(Source records)
# # # # # # #

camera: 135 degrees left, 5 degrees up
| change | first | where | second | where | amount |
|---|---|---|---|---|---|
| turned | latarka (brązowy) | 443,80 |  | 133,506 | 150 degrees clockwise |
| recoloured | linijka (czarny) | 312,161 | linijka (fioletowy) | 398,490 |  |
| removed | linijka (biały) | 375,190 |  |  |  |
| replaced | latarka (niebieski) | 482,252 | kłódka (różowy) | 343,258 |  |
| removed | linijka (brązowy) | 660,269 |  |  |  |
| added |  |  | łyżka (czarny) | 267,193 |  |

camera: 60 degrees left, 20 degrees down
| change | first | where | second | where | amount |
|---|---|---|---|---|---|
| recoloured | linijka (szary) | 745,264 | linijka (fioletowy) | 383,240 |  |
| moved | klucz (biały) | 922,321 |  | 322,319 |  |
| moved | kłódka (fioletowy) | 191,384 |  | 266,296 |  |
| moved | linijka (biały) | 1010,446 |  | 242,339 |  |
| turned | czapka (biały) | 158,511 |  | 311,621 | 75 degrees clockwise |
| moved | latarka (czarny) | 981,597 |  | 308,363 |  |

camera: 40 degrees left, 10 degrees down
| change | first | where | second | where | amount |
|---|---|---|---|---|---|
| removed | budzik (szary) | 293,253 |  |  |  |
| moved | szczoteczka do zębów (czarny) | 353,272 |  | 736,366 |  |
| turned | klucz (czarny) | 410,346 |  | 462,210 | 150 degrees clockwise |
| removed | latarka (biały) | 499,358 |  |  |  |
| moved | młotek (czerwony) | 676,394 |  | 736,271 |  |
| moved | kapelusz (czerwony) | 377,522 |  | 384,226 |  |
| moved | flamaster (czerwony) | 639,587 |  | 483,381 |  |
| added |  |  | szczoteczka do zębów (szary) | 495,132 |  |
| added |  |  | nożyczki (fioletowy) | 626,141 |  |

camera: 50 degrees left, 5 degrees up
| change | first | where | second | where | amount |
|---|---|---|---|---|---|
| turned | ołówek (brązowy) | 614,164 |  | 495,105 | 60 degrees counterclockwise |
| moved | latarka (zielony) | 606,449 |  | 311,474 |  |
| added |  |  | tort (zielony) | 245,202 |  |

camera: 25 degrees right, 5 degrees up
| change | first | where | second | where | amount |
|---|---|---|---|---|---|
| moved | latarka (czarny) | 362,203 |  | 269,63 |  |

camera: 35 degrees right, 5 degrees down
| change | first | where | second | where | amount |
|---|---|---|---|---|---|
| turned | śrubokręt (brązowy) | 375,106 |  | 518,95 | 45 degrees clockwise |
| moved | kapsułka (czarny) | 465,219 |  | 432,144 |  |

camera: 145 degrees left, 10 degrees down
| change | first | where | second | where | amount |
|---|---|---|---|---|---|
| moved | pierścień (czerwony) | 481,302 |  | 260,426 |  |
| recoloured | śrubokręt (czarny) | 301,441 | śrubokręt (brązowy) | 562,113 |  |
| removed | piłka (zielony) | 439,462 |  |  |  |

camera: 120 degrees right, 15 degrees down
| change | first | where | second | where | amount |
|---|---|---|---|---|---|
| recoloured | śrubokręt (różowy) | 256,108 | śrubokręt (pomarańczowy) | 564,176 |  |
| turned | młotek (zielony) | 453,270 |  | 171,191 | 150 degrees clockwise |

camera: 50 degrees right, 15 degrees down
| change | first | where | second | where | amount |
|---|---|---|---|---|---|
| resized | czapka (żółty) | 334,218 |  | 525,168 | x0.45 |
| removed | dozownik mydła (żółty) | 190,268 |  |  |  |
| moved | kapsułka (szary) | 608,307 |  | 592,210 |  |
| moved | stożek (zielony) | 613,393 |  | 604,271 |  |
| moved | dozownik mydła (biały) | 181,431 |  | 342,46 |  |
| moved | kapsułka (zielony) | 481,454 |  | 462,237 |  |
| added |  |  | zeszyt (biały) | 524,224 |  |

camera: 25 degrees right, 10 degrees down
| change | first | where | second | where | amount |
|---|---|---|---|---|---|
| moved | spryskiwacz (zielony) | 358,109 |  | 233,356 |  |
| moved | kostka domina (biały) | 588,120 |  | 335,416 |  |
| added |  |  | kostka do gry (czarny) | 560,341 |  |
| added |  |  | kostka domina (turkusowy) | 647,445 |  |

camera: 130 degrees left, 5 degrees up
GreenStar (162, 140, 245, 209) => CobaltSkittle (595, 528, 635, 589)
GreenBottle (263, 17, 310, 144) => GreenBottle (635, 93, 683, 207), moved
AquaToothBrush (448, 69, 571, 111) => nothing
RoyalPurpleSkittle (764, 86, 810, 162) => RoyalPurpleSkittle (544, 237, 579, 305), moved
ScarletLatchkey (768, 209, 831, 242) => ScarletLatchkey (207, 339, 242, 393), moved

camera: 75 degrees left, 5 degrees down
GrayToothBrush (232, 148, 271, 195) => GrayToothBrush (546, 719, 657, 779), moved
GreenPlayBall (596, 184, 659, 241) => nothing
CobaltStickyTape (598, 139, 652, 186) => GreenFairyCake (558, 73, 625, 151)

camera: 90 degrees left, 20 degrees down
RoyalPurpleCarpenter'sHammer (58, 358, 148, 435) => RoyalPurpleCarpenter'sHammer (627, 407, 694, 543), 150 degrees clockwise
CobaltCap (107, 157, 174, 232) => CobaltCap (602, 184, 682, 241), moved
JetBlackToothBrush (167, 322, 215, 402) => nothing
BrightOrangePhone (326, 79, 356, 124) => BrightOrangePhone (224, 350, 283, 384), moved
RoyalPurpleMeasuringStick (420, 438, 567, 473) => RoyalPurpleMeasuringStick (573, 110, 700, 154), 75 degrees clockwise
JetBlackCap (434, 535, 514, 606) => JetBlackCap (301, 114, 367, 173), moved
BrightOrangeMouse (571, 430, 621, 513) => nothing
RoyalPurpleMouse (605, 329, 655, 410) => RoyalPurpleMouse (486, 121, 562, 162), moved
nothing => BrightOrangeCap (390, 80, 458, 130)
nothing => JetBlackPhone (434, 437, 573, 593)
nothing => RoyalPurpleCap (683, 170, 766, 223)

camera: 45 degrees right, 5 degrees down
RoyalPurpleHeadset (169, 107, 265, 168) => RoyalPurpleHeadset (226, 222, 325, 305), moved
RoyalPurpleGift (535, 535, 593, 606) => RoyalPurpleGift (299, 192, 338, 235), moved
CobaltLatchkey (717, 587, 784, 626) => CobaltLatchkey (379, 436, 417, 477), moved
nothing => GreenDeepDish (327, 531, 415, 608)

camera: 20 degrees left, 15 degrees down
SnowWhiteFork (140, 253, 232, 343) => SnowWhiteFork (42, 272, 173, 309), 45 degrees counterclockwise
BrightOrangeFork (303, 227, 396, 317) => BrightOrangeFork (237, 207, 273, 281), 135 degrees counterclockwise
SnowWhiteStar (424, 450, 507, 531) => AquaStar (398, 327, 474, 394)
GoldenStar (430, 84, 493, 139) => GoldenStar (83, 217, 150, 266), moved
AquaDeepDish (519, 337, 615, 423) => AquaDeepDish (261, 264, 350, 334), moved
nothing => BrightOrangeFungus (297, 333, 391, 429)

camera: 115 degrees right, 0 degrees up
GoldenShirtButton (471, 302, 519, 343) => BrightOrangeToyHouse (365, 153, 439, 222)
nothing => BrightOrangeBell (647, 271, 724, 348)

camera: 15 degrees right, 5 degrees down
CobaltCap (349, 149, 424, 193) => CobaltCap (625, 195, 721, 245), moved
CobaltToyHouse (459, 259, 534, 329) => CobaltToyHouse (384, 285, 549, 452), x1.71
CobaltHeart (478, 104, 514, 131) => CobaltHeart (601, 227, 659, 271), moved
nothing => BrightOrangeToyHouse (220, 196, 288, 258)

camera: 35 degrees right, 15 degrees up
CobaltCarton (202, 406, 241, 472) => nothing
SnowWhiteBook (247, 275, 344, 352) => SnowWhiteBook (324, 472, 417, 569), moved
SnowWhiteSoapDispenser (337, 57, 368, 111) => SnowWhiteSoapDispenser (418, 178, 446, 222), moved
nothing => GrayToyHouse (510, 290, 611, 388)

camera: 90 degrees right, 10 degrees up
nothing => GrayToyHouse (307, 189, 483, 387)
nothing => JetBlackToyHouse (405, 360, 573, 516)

# # # # # # #

Word for word, output the lines of the data from its first line through the line where "linijka (brązowy) |" appears, and stop there.

camera: 135 degrees left, 5 degrees up
| change | first | where | second | where | amount |
|---|---|---|---|---|---|
| turned | latarka (brązowy) | 443,80 |  | 133,506 | 150 degrees clockwise |
| recoloured | linijka (czarny) | 312,161 | linijka (fioletowy) | 398,490 |  |
| removed | linijka (biały) | 375,190 |  |  |  |
| replaced | latarka (niebieski) | 482,252 | kłódka (różowy) | 343,258 |  |
| removed | linijka (brązowy) | 660,269 |  |  |  |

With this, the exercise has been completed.